Required action. Please set out each line below exactly as it stands, without the images.
----------
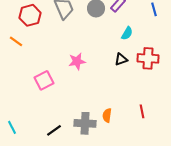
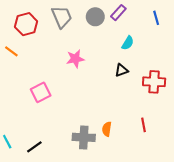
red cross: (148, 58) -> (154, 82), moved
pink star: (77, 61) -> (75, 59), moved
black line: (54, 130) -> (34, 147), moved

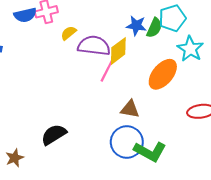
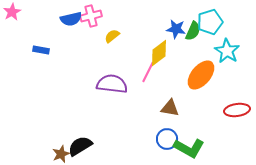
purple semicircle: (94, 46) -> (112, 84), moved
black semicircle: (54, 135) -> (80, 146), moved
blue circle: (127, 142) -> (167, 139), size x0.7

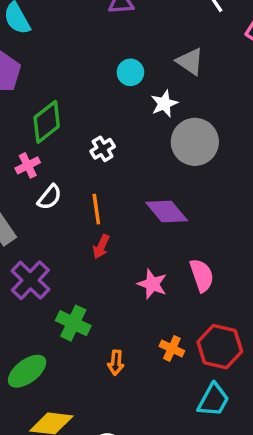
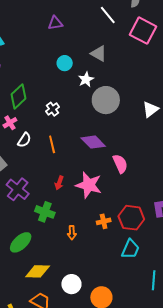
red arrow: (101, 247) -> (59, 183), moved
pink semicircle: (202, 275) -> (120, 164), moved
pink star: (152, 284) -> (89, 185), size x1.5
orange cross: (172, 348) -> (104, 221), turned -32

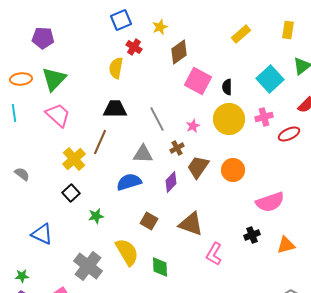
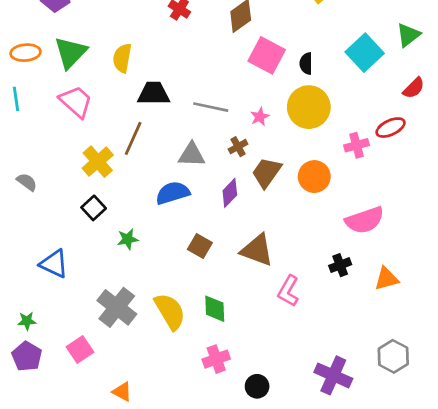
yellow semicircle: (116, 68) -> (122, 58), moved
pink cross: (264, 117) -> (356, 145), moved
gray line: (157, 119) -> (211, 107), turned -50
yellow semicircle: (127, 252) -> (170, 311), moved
----------
Problem solution.
red cross: (148, 58) -> (154, 82), moved
pink star: (77, 61) -> (75, 59), moved
black line: (54, 130) -> (34, 147), moved

purple semicircle: (94, 46) -> (112, 84), moved
black semicircle: (54, 135) -> (80, 146), moved
blue circle: (127, 142) -> (167, 139), size x0.7

red arrow: (101, 247) -> (59, 183), moved
pink semicircle: (202, 275) -> (120, 164), moved
pink star: (152, 284) -> (89, 185), size x1.5
orange cross: (172, 348) -> (104, 221), turned -32

yellow semicircle: (116, 68) -> (122, 58), moved
pink cross: (264, 117) -> (356, 145), moved
gray line: (157, 119) -> (211, 107), turned -50
yellow semicircle: (127, 252) -> (170, 311), moved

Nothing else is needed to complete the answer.